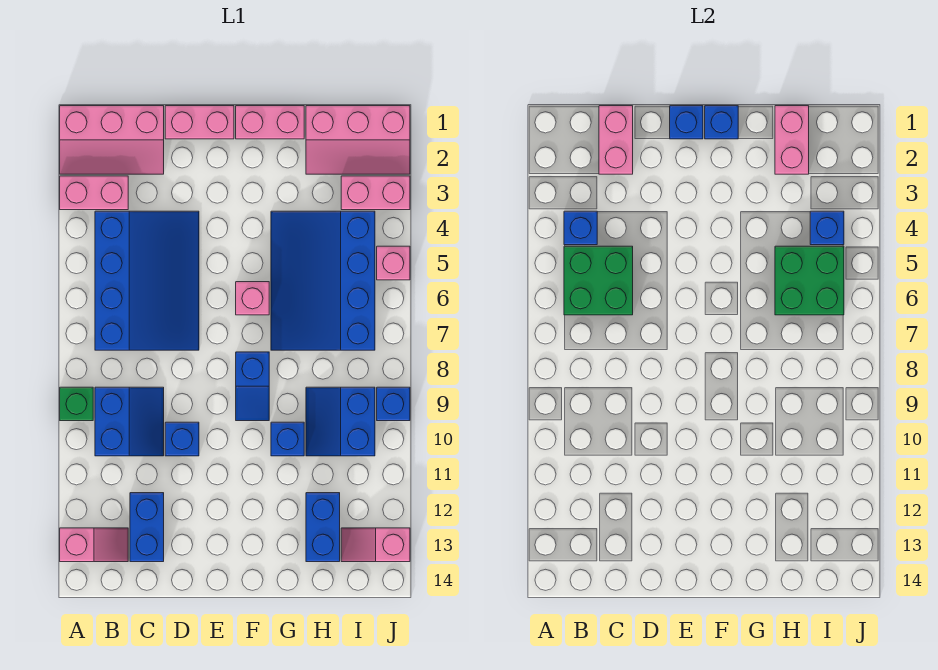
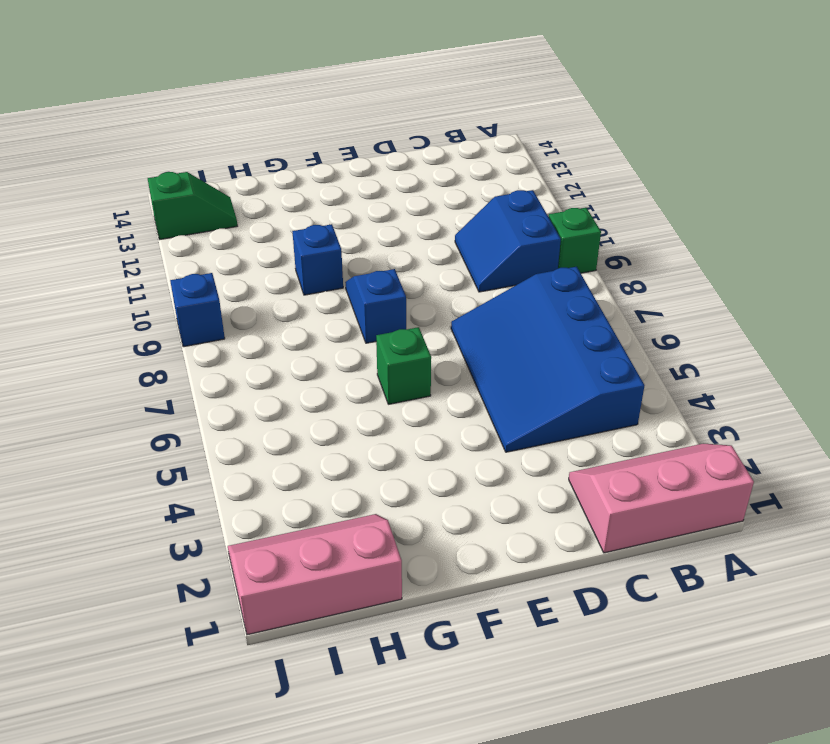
green brick F6 level 1 -> pink brick F6 level 1
green slope I13:J13 level 1 top J -> pink slope I13:J13 level 1 top J
none -> pink brick A3:B3 level 1
none -> pink slope A13:B13 level 1 top A
none -> blue brick C12:C13 level 1

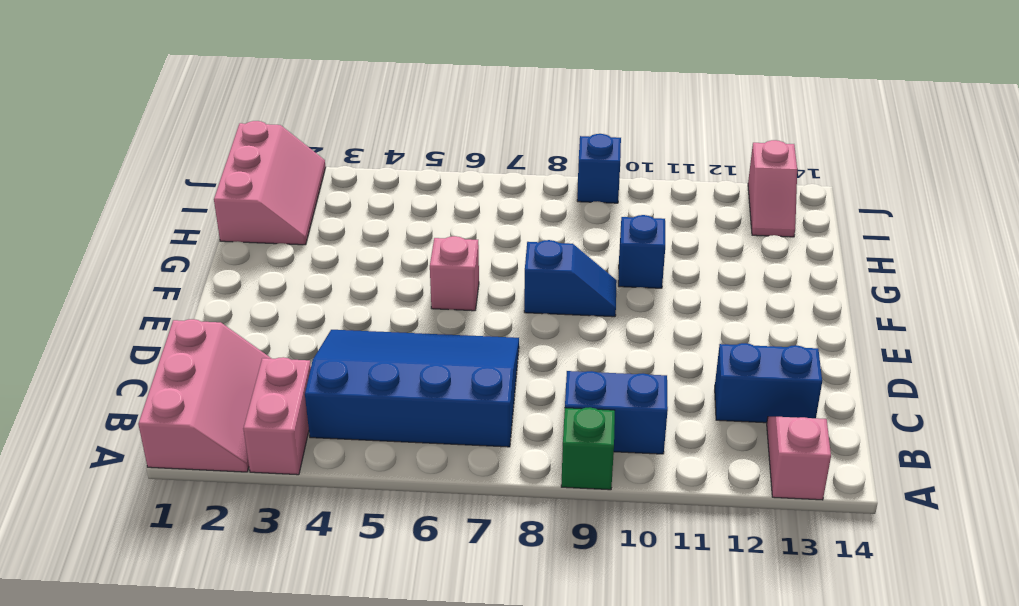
none -> pink brick D1:E1 level 1
none -> blue brick D10 level 1
none -> pink brick F1:G1 level 1

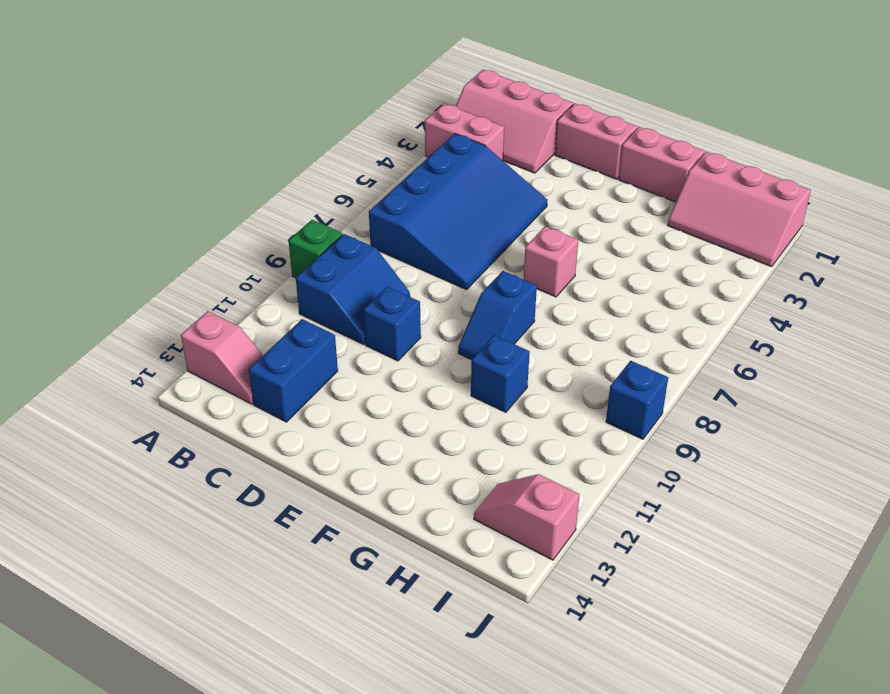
none -> blue slope G4:I7 level 1 top I
none -> blue slope H9:I10 level 1 top I
none -> blue brick H12:H13 level 1

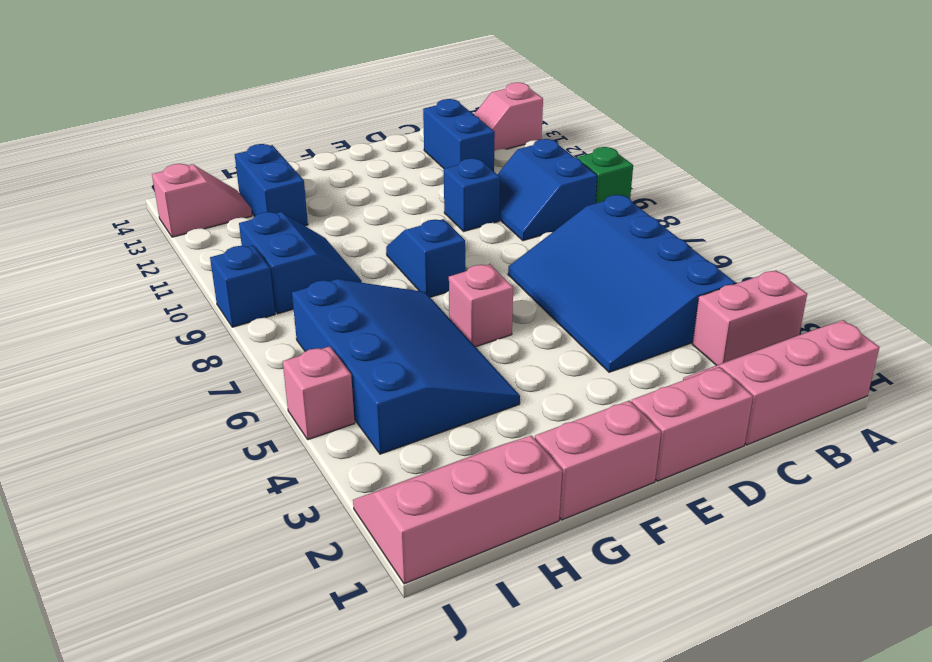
none -> blue brick G10 level 1
none -> pink brick I3:J3 level 1
none -> blue brick B4 level 2

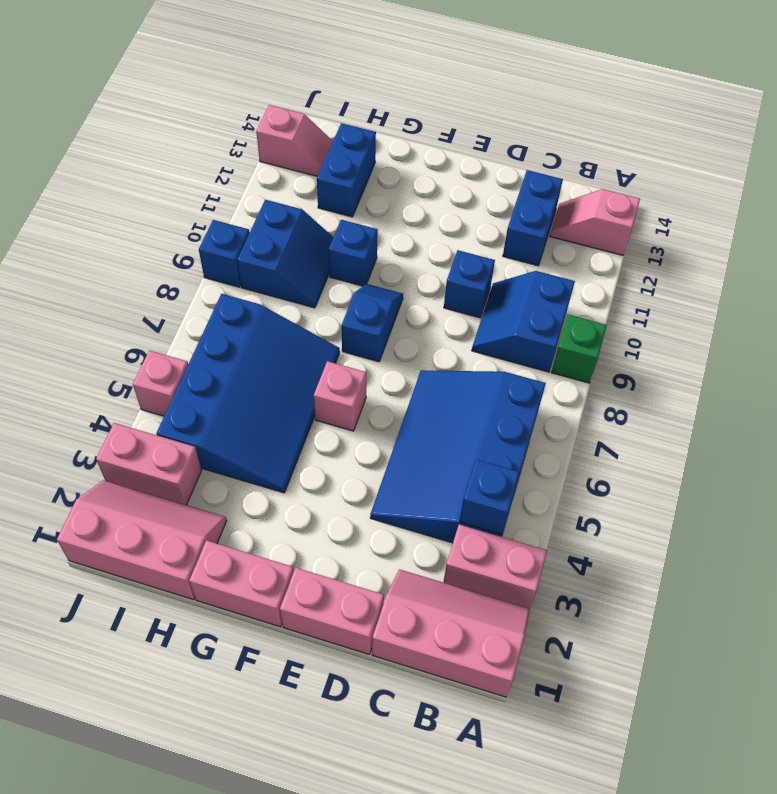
none -> green brick B5:C6 level 2
none -> pink brick C1:C2 level 2
none -> blue brick E1 level 2

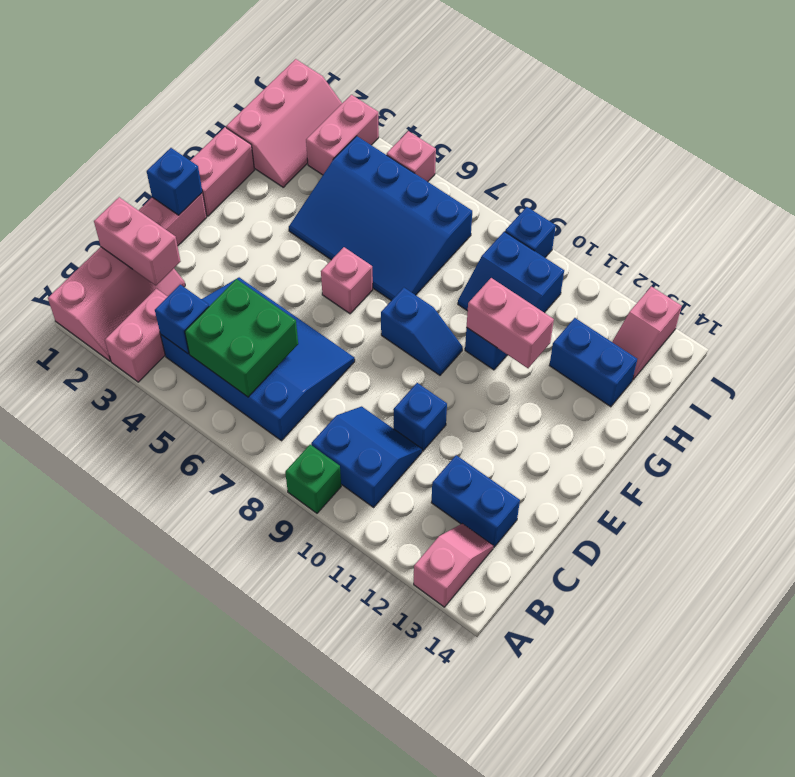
pink brick G10:G11 level 2 -> pink brick H1:H2 level 2
none -> blue brick F1 level 2
none -> green brick H5:I6 level 2
none -> blue brick I4 level 2

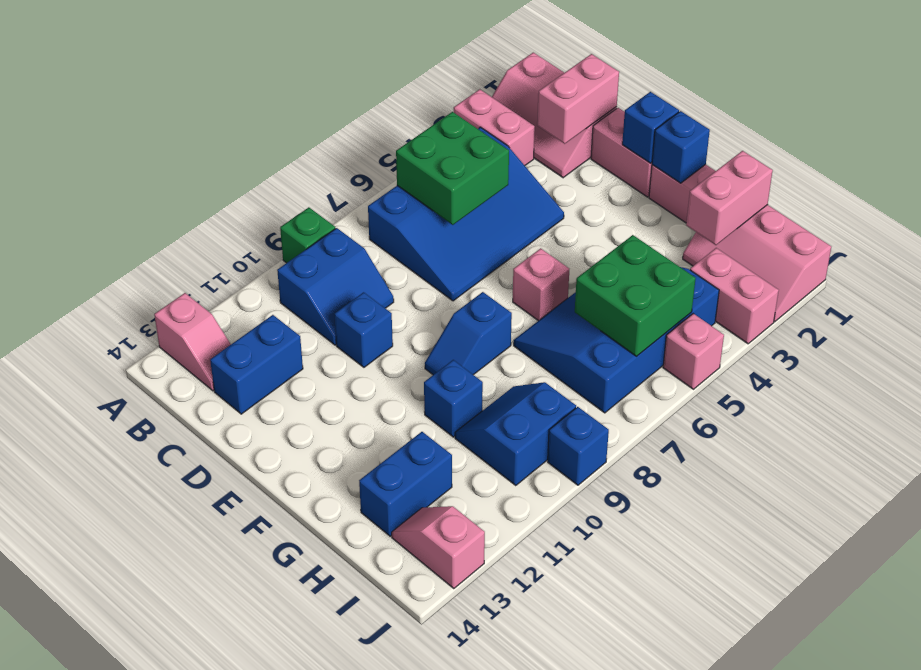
none -> blue brick B4 level 2
none -> blue brick I4 level 2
⁂
Task brief: From the records above, count how many lines hold the string "blue", then give only that number.

Result of this exercise: 12